Start of Data excerpts
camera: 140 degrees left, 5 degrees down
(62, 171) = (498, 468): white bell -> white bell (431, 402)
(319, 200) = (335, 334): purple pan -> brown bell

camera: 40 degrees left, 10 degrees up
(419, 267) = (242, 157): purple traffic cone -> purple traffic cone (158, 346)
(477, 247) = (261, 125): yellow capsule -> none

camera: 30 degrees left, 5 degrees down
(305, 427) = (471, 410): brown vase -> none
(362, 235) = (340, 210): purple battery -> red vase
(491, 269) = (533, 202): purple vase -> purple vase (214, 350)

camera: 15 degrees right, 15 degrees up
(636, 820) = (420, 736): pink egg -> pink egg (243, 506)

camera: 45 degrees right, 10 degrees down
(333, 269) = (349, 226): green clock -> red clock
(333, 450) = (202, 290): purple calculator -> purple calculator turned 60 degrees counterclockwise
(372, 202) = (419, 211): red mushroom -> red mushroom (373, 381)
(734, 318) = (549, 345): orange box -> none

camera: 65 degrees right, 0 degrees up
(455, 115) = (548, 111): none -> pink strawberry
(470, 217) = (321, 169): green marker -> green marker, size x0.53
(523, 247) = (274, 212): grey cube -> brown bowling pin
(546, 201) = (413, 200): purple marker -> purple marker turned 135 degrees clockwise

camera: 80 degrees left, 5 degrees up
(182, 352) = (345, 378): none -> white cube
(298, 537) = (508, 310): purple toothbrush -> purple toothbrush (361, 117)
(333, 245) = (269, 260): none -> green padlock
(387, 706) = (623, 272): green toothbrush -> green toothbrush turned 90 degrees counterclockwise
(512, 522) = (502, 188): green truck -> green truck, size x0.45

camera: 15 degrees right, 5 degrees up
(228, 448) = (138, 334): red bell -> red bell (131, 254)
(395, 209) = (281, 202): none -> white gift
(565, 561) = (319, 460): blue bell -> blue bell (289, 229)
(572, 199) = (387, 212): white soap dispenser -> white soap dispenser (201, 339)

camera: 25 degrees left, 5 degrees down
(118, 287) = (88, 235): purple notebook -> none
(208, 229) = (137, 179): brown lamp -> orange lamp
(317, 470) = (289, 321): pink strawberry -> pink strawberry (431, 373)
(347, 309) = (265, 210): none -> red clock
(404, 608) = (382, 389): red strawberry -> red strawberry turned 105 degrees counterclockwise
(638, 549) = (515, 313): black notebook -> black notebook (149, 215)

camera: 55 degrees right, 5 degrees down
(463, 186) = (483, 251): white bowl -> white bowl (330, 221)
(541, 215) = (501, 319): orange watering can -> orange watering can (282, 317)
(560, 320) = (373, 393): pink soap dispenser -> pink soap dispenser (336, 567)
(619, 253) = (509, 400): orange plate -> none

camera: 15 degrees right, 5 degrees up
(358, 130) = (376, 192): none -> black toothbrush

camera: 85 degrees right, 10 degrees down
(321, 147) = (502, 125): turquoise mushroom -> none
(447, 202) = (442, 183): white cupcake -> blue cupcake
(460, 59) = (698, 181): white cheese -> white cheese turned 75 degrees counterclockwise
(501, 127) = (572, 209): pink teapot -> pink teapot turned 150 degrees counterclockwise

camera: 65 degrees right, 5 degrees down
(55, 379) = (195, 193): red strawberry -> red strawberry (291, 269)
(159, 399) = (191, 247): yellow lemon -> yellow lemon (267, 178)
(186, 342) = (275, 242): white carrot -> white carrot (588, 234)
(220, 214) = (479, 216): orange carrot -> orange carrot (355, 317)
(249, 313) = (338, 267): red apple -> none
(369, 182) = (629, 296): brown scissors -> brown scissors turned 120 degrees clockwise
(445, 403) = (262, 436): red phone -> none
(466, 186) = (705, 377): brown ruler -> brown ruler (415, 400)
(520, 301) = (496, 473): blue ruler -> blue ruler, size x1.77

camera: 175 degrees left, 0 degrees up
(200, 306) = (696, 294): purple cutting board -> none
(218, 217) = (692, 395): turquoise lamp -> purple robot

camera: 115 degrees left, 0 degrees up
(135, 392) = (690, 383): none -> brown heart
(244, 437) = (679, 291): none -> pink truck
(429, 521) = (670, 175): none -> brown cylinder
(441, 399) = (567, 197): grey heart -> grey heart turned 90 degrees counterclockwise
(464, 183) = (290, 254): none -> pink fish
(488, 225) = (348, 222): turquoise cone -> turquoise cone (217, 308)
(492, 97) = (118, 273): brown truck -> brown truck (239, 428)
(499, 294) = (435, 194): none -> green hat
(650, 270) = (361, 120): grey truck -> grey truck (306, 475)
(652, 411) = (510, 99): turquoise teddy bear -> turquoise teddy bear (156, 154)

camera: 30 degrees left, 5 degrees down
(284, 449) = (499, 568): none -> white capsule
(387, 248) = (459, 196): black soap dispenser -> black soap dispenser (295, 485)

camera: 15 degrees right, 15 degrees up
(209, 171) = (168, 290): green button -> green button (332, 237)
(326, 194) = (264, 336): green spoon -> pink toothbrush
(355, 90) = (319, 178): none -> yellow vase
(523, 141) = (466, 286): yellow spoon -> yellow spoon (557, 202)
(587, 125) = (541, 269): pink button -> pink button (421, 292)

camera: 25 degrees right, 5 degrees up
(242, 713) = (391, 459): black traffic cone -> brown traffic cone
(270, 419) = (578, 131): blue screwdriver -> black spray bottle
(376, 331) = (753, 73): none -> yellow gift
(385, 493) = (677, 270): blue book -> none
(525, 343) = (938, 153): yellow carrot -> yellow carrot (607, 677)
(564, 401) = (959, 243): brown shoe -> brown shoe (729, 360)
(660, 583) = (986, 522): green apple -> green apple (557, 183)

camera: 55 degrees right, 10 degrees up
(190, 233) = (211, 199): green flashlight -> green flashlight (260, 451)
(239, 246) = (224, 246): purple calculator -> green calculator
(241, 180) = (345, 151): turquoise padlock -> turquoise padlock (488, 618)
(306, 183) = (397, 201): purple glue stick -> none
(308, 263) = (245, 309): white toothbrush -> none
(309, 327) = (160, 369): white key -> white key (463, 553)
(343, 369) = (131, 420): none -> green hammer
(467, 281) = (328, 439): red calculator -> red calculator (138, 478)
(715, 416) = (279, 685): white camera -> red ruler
End of Data excerpts
Your response needs to restate the lines above exactly.

camera: 140 degrees left, 5 degrees down
(62, 171) = (498, 468): white bell -> white bell (431, 402)
(319, 200) = (335, 334): purple pan -> brown bell

camera: 40 degrees left, 10 degrees up
(419, 267) = (242, 157): purple traffic cone -> purple traffic cone (158, 346)
(477, 247) = (261, 125): yellow capsule -> none

camera: 30 degrees left, 5 degrees down
(305, 427) = (471, 410): brown vase -> none
(362, 235) = (340, 210): purple battery -> red vase
(491, 269) = (533, 202): purple vase -> purple vase (214, 350)

camera: 15 degrees right, 15 degrees up
(636, 820) = (420, 736): pink egg -> pink egg (243, 506)

camera: 45 degrees right, 10 degrees down
(333, 269) = (349, 226): green clock -> red clock
(333, 450) = (202, 290): purple calculator -> purple calculator turned 60 degrees counterclockwise
(372, 202) = (419, 211): red mushroom -> red mushroom (373, 381)
(734, 318) = (549, 345): orange box -> none

camera: 65 degrees right, 0 degrees up
(455, 115) = (548, 111): none -> pink strawberry
(470, 217) = (321, 169): green marker -> green marker, size x0.53
(523, 247) = (274, 212): grey cube -> brown bowling pin
(546, 201) = (413, 200): purple marker -> purple marker turned 135 degrees clockwise

camera: 80 degrees left, 5 degrees up
(182, 352) = (345, 378): none -> white cube
(298, 537) = (508, 310): purple toothbrush -> purple toothbrush (361, 117)
(333, 245) = (269, 260): none -> green padlock
(387, 706) = (623, 272): green toothbrush -> green toothbrush turned 90 degrees counterclockwise
(512, 522) = (502, 188): green truck -> green truck, size x0.45

camera: 15 degrees right, 5 degrees up
(228, 448) = (138, 334): red bell -> red bell (131, 254)
(395, 209) = (281, 202): none -> white gift
(565, 561) = (319, 460): blue bell -> blue bell (289, 229)
(572, 199) = (387, 212): white soap dispenser -> white soap dispenser (201, 339)

camera: 25 degrees left, 5 degrees down
(118, 287) = (88, 235): purple notebook -> none
(208, 229) = (137, 179): brown lamp -> orange lamp
(317, 470) = (289, 321): pink strawberry -> pink strawberry (431, 373)
(347, 309) = (265, 210): none -> red clock
(404, 608) = (382, 389): red strawberry -> red strawberry turned 105 degrees counterclockwise
(638, 549) = (515, 313): black notebook -> black notebook (149, 215)

camera: 55 degrees right, 5 degrees down
(463, 186) = (483, 251): white bowl -> white bowl (330, 221)
(541, 215) = (501, 319): orange watering can -> orange watering can (282, 317)
(560, 320) = (373, 393): pink soap dispenser -> pink soap dispenser (336, 567)
(619, 253) = (509, 400): orange plate -> none

camera: 15 degrees right, 5 degrees up
(358, 130) = (376, 192): none -> black toothbrush

camera: 85 degrees right, 10 degrees down
(321, 147) = (502, 125): turquoise mushroom -> none
(447, 202) = (442, 183): white cupcake -> blue cupcake
(460, 59) = (698, 181): white cheese -> white cheese turned 75 degrees counterclockwise
(501, 127) = (572, 209): pink teapot -> pink teapot turned 150 degrees counterclockwise

camera: 65 degrees right, 5 degrees down
(55, 379) = (195, 193): red strawberry -> red strawberry (291, 269)
(159, 399) = (191, 247): yellow lemon -> yellow lemon (267, 178)
(186, 342) = (275, 242): white carrot -> white carrot (588, 234)
(220, 214) = (479, 216): orange carrot -> orange carrot (355, 317)
(249, 313) = (338, 267): red apple -> none
(369, 182) = (629, 296): brown scissors -> brown scissors turned 120 degrees clockwise
(445, 403) = (262, 436): red phone -> none
(466, 186) = (705, 377): brown ruler -> brown ruler (415, 400)
(520, 301) = (496, 473): blue ruler -> blue ruler, size x1.77

camera: 175 degrees left, 0 degrees up
(200, 306) = (696, 294): purple cutting board -> none
(218, 217) = (692, 395): turquoise lamp -> purple robot

camera: 115 degrees left, 0 degrees up
(135, 392) = (690, 383): none -> brown heart
(244, 437) = (679, 291): none -> pink truck
(429, 521) = (670, 175): none -> brown cylinder
(441, 399) = (567, 197): grey heart -> grey heart turned 90 degrees counterclockwise
(464, 183) = (290, 254): none -> pink fish
(488, 225) = (348, 222): turquoise cone -> turquoise cone (217, 308)
(492, 97) = (118, 273): brown truck -> brown truck (239, 428)
(499, 294) = (435, 194): none -> green hat
(650, 270) = (361, 120): grey truck -> grey truck (306, 475)
(652, 411) = (510, 99): turquoise teddy bear -> turquoise teddy bear (156, 154)

camera: 30 degrees left, 5 degrees down
(284, 449) = (499, 568): none -> white capsule
(387, 248) = (459, 196): black soap dispenser -> black soap dispenser (295, 485)

camera: 15 degrees right, 15 degrees up
(209, 171) = (168, 290): green button -> green button (332, 237)
(326, 194) = (264, 336): green spoon -> pink toothbrush
(355, 90) = (319, 178): none -> yellow vase
(523, 141) = (466, 286): yellow spoon -> yellow spoon (557, 202)
(587, 125) = (541, 269): pink button -> pink button (421, 292)

camera: 25 degrees right, 5 degrees up
(242, 713) = (391, 459): black traffic cone -> brown traffic cone
(270, 419) = (578, 131): blue screwdriver -> black spray bottle
(376, 331) = (753, 73): none -> yellow gift
(385, 493) = (677, 270): blue book -> none
(525, 343) = (938, 153): yellow carrot -> yellow carrot (607, 677)
(564, 401) = (959, 243): brown shoe -> brown shoe (729, 360)
(660, 583) = (986, 522): green apple -> green apple (557, 183)

camera: 55 degrees right, 10 degrees up
(190, 233) = (211, 199): green flashlight -> green flashlight (260, 451)
(239, 246) = (224, 246): purple calculator -> green calculator
(241, 180) = (345, 151): turquoise padlock -> turquoise padlock (488, 618)
(306, 183) = (397, 201): purple glue stick -> none
(308, 263) = (245, 309): white toothbrush -> none
(309, 327) = (160, 369): white key -> white key (463, 553)
(343, 369) = (131, 420): none -> green hammer
(467, 281) = (328, 439): red calculator -> red calculator (138, 478)
(715, 416) = (279, 685): white camera -> red ruler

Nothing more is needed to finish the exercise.